Extracted records:
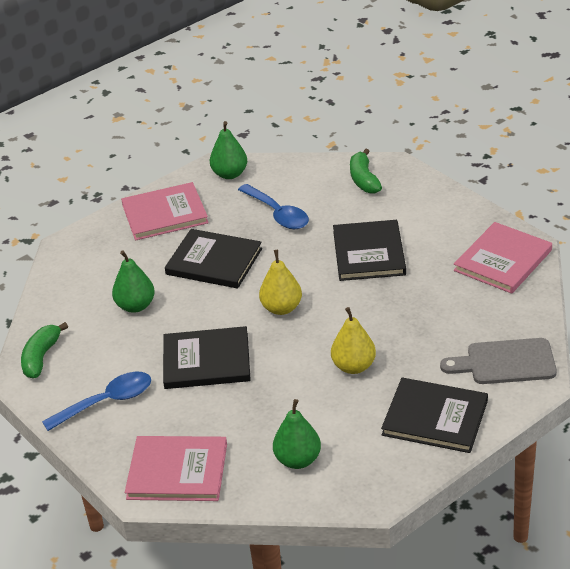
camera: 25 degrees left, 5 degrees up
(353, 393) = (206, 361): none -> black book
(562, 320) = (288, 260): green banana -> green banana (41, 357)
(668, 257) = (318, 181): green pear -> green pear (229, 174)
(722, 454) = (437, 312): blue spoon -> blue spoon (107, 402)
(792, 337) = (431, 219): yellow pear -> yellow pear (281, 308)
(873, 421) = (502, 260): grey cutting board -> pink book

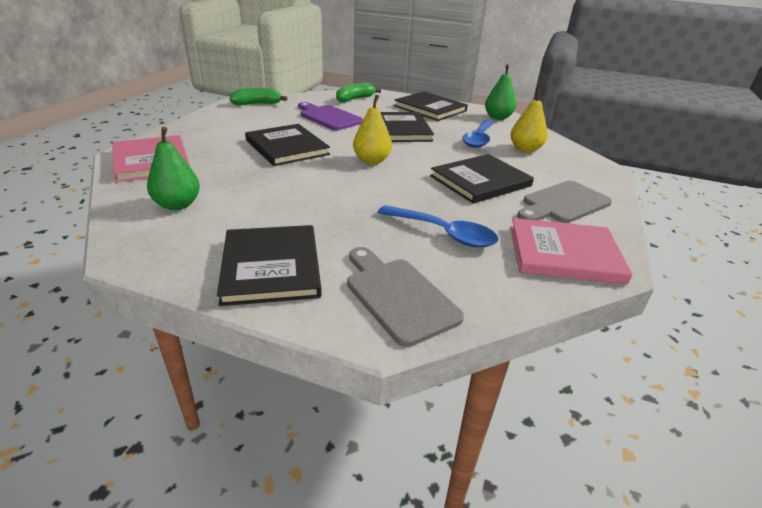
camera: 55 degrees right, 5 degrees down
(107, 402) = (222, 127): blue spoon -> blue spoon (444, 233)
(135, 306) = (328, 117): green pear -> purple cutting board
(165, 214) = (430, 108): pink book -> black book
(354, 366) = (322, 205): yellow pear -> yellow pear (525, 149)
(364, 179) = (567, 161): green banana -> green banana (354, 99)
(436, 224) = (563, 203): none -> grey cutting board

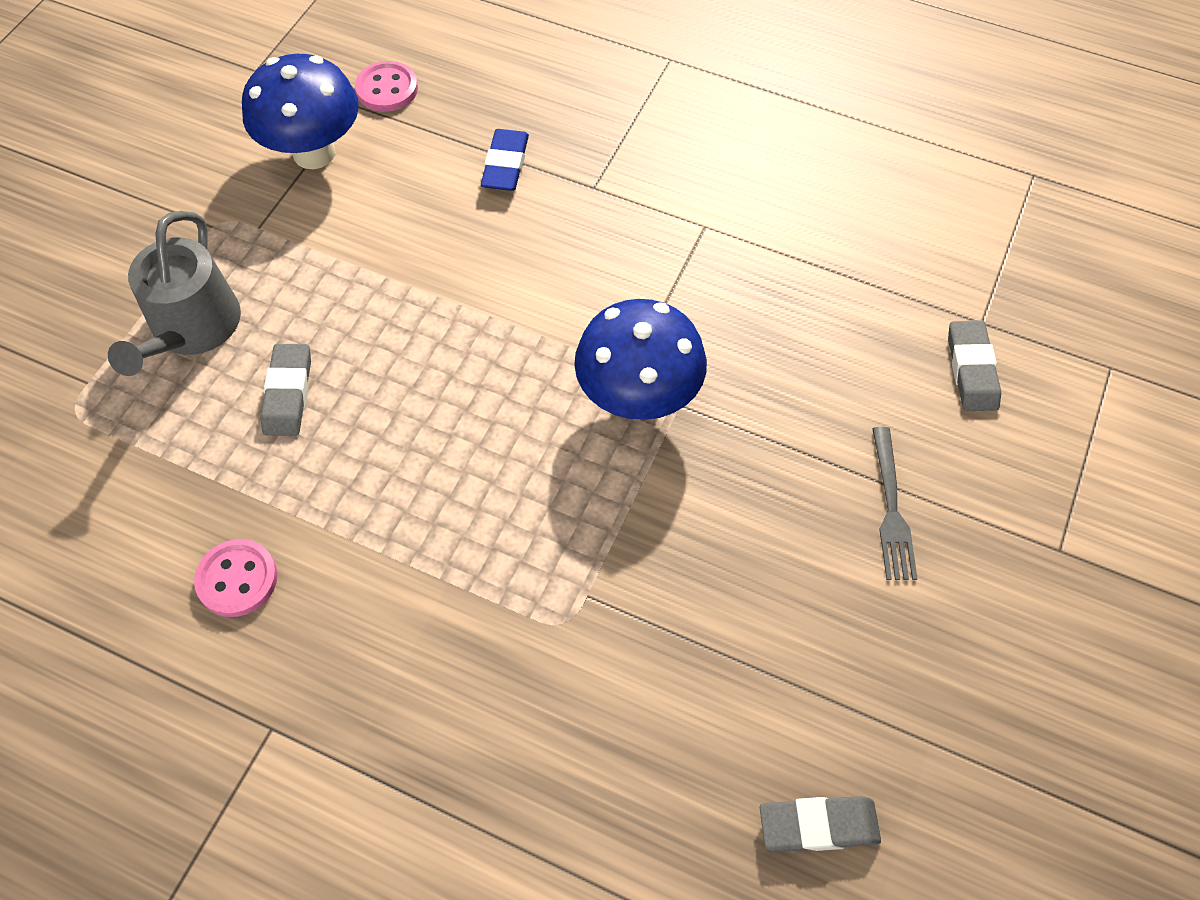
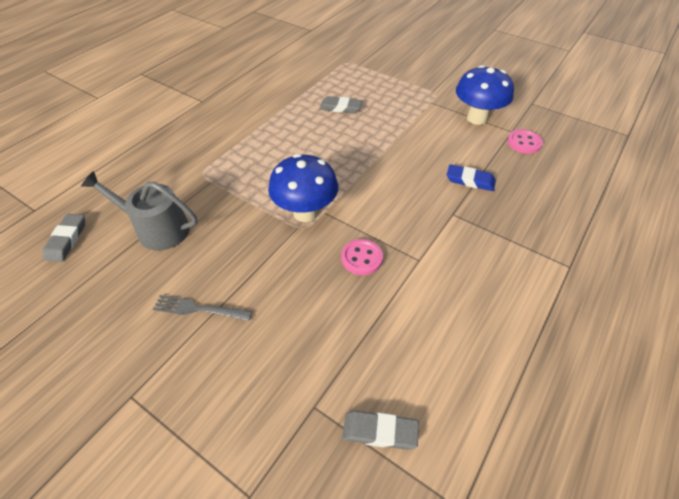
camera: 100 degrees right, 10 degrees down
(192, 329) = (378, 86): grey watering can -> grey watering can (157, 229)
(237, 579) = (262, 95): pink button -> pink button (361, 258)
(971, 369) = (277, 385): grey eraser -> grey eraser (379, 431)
* * *
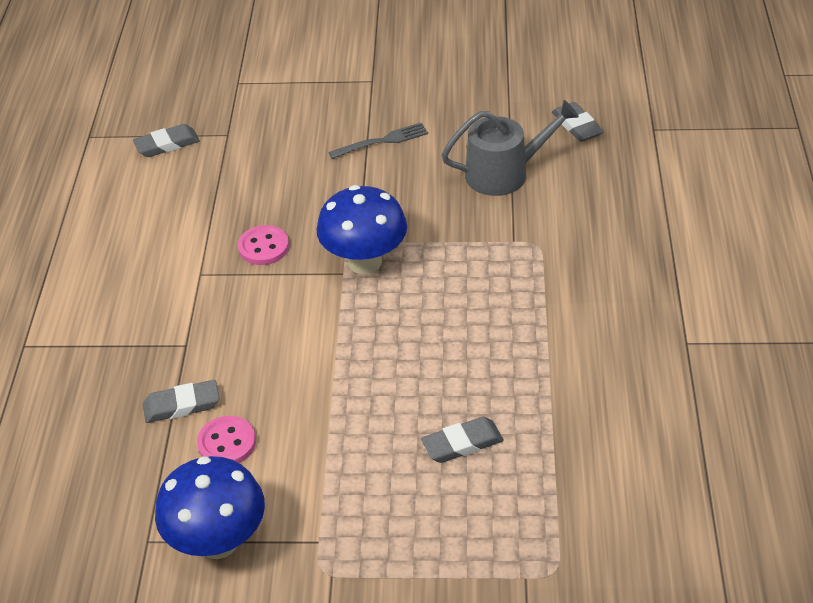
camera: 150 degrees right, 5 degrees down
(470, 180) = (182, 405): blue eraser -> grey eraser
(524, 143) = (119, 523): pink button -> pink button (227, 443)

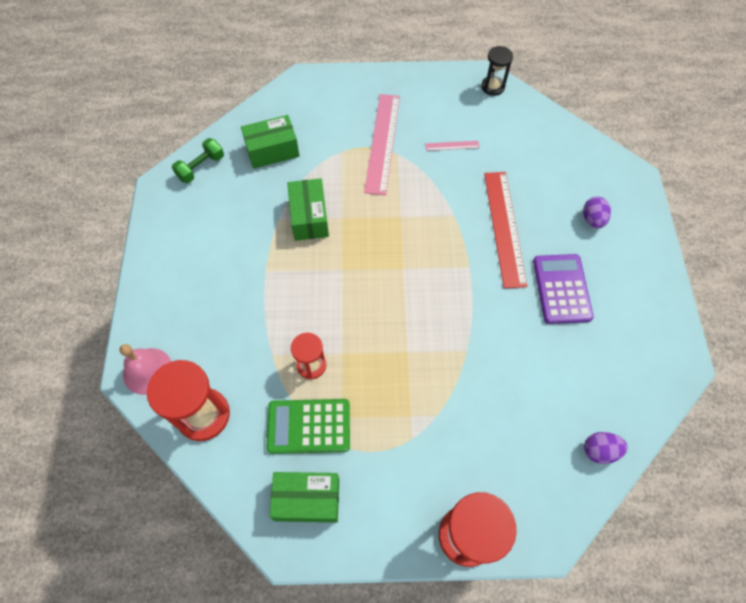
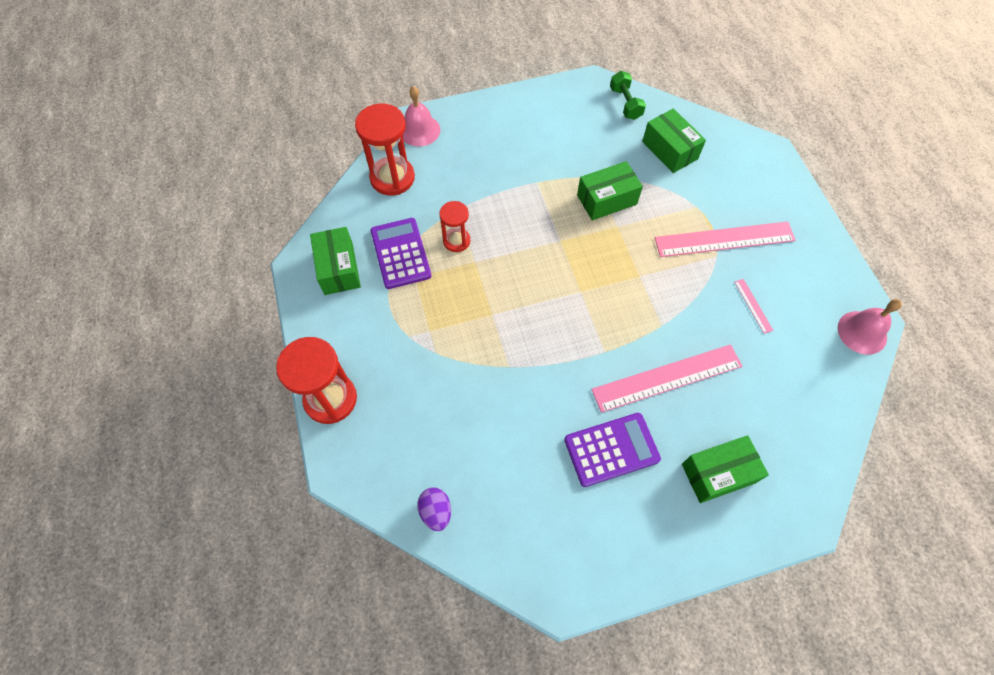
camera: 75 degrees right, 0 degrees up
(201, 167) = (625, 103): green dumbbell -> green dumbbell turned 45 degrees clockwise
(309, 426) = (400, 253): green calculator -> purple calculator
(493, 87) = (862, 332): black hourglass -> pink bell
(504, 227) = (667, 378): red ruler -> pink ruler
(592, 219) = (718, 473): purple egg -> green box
* * *
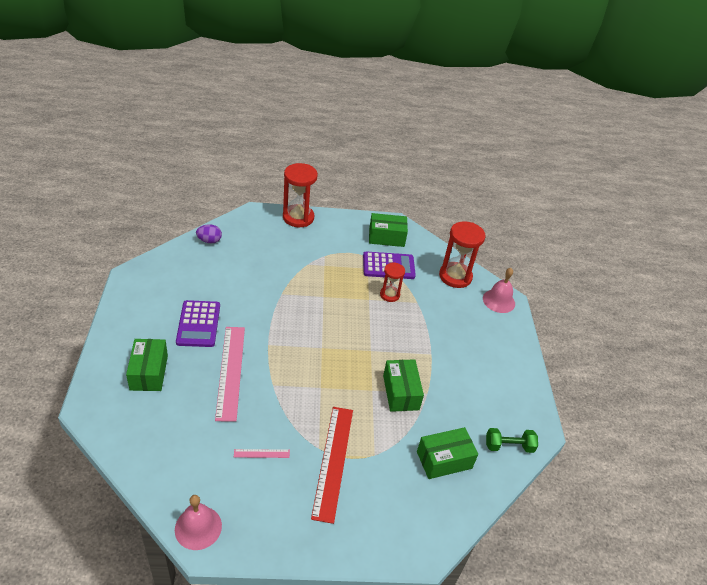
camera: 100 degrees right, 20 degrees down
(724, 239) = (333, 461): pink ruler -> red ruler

What you have to do: The exact lines of the material above starting at the one that contains "camera: 100 degrees right, 10 degrees down" and ending at the one that contains "(971, 369) = (277, 385): grey" are what to retype; leave out everything else.

Problem solution:
camera: 100 degrees right, 10 degrees down
(192, 329) = (378, 86): grey watering can -> grey watering can (157, 229)
(237, 579) = (262, 95): pink button -> pink button (361, 258)
(971, 369) = (277, 385): grey eraser -> grey eraser (379, 431)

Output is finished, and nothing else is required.